Saved data entries:
start

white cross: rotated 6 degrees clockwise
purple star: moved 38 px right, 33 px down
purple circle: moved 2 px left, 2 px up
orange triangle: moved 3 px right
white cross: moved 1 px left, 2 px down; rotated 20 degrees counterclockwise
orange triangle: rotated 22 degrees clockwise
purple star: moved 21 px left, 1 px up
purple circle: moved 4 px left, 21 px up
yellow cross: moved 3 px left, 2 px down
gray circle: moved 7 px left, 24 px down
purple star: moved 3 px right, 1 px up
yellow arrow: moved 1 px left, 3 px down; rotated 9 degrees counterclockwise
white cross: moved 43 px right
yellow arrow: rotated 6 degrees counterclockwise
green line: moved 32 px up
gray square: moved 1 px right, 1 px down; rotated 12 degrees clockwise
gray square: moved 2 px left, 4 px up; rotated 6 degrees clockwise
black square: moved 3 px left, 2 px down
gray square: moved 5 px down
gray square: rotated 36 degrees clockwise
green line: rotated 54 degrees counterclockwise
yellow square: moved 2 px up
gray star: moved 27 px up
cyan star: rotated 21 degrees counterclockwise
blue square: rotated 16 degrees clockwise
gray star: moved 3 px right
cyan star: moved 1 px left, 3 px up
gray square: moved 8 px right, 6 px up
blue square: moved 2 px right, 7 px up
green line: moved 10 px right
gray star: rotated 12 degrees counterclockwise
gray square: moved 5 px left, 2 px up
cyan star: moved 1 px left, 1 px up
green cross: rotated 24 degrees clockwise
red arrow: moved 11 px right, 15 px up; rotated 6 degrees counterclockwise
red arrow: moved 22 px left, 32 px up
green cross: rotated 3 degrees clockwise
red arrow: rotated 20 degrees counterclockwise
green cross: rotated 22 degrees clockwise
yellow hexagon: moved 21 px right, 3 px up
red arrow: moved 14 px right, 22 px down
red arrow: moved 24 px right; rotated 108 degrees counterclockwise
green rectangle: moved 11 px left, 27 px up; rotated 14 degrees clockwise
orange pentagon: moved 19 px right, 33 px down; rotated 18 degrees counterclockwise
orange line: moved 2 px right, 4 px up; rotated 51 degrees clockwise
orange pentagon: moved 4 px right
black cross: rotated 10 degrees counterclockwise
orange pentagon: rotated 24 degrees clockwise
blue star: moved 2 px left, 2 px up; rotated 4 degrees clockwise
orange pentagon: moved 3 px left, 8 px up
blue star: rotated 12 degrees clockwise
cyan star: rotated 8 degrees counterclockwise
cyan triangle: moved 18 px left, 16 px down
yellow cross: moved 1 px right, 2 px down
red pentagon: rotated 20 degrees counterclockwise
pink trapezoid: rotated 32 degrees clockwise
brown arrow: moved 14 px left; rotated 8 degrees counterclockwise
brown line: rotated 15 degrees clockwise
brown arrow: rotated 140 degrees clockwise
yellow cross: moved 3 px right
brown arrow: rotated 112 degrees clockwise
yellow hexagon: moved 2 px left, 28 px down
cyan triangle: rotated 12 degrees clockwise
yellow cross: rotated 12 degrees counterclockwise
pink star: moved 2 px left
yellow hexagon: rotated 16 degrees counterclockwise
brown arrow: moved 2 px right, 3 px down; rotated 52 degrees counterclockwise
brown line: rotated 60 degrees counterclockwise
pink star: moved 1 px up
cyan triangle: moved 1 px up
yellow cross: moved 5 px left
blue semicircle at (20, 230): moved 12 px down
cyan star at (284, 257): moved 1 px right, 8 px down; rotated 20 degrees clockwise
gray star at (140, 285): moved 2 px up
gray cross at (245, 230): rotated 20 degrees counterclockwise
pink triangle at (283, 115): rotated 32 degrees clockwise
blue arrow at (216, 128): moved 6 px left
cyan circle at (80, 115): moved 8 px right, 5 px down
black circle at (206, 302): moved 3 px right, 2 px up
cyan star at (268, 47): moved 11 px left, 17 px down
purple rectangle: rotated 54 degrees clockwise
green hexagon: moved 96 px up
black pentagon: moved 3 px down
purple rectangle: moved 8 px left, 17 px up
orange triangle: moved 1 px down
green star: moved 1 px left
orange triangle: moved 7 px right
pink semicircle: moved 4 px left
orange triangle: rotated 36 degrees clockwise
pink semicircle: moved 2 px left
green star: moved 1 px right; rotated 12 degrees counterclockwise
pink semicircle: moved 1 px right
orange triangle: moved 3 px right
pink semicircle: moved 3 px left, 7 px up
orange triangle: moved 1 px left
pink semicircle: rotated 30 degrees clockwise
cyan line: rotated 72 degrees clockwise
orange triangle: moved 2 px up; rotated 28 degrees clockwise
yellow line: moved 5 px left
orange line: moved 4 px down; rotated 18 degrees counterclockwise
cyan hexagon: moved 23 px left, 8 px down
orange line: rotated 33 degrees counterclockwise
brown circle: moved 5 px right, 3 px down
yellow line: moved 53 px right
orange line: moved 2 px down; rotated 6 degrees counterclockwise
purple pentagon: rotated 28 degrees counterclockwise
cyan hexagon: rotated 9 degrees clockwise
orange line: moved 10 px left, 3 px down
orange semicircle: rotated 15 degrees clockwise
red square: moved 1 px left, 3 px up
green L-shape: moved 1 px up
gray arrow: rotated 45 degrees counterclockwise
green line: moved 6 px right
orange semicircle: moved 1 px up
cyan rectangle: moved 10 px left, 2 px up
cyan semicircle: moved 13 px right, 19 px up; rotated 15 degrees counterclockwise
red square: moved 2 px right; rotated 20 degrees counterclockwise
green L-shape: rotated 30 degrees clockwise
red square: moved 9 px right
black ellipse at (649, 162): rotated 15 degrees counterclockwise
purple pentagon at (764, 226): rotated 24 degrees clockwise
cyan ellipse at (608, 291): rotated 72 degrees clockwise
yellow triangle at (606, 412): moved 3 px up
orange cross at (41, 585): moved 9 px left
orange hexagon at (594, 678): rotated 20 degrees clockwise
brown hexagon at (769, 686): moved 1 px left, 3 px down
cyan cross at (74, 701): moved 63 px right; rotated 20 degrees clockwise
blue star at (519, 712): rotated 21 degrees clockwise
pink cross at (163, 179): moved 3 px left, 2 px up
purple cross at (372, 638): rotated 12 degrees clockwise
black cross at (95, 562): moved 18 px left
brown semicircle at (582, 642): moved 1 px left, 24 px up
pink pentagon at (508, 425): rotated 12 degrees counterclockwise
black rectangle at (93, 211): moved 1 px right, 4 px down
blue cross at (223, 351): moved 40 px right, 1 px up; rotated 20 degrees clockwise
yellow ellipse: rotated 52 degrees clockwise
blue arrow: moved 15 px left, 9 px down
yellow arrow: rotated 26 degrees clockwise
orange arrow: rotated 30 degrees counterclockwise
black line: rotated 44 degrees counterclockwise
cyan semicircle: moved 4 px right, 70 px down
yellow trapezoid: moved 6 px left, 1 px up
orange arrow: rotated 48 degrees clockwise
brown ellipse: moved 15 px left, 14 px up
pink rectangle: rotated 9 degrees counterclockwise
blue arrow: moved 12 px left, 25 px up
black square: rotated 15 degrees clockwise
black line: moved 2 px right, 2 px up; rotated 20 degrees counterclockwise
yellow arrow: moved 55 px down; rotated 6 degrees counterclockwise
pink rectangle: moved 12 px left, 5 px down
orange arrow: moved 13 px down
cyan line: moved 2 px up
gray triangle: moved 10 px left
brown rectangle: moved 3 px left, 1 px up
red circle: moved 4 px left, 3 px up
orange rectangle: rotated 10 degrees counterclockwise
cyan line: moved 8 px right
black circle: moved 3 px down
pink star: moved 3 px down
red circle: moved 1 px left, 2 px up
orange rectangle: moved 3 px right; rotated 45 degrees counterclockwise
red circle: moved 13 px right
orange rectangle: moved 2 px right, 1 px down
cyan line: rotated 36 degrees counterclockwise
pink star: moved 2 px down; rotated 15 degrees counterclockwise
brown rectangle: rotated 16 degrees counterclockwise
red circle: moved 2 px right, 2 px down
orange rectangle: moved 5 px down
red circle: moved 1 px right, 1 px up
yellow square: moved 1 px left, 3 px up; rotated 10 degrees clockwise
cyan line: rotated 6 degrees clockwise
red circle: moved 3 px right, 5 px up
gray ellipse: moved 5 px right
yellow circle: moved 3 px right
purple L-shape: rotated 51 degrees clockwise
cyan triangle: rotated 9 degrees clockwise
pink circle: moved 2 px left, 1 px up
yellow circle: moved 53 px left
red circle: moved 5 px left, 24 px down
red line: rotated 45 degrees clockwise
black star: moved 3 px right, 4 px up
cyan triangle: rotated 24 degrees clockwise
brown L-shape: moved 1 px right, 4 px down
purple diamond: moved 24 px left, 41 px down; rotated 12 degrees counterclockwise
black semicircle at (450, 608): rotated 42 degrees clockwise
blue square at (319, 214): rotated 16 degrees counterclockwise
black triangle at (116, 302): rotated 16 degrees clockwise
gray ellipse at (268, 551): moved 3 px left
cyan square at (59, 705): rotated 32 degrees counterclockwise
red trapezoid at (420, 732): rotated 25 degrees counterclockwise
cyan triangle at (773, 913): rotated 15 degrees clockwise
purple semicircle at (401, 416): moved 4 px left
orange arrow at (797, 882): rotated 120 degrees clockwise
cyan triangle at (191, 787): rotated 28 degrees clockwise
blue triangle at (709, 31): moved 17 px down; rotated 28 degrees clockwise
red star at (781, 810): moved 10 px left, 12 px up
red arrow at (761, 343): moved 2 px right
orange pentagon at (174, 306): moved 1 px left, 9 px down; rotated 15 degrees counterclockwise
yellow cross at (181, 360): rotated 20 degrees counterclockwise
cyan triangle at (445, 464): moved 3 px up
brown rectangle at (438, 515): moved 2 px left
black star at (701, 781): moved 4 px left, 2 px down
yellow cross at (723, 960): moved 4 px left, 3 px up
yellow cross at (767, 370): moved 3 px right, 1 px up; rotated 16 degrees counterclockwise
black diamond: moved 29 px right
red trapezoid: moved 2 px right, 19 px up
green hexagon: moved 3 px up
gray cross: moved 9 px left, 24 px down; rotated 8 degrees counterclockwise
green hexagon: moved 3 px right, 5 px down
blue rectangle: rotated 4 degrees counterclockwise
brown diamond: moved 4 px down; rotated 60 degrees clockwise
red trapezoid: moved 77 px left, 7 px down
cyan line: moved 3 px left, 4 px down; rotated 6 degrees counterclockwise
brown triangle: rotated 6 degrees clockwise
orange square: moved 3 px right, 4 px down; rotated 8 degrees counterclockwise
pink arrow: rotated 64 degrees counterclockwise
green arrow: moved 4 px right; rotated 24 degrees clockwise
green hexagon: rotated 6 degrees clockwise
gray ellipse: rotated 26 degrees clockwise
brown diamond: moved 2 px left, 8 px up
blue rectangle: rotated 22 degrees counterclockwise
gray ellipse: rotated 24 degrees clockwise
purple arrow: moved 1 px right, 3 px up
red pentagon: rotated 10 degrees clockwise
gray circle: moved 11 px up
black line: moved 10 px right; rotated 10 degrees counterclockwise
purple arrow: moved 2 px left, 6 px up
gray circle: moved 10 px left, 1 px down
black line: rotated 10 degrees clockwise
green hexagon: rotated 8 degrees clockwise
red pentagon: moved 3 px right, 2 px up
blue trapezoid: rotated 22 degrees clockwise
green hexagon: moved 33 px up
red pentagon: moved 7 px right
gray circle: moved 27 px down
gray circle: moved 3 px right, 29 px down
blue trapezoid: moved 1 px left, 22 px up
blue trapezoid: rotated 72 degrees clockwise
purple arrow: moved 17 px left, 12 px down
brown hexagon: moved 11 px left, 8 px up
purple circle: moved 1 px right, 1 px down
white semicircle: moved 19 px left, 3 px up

end

What you have to do: Please copy out, word for word, the lines from the start of the material through the line that contains "gray square: moved 1", including that final line.

Final result:
white cross: rotated 6 degrees clockwise
purple star: moved 38 px right, 33 px down
purple circle: moved 2 px left, 2 px up
orange triangle: moved 3 px right
white cross: moved 1 px left, 2 px down; rotated 20 degrees counterclockwise
orange triangle: rotated 22 degrees clockwise
purple star: moved 21 px left, 1 px up
purple circle: moved 4 px left, 21 px up
yellow cross: moved 3 px left, 2 px down
gray circle: moved 7 px left, 24 px down
purple star: moved 3 px right, 1 px up
yellow arrow: moved 1 px left, 3 px down; rotated 9 degrees counterclockwise
white cross: moved 43 px right
yellow arrow: rotated 6 degrees counterclockwise
green line: moved 32 px up
gray square: moved 1 px right, 1 px down; rotated 12 degrees clockwise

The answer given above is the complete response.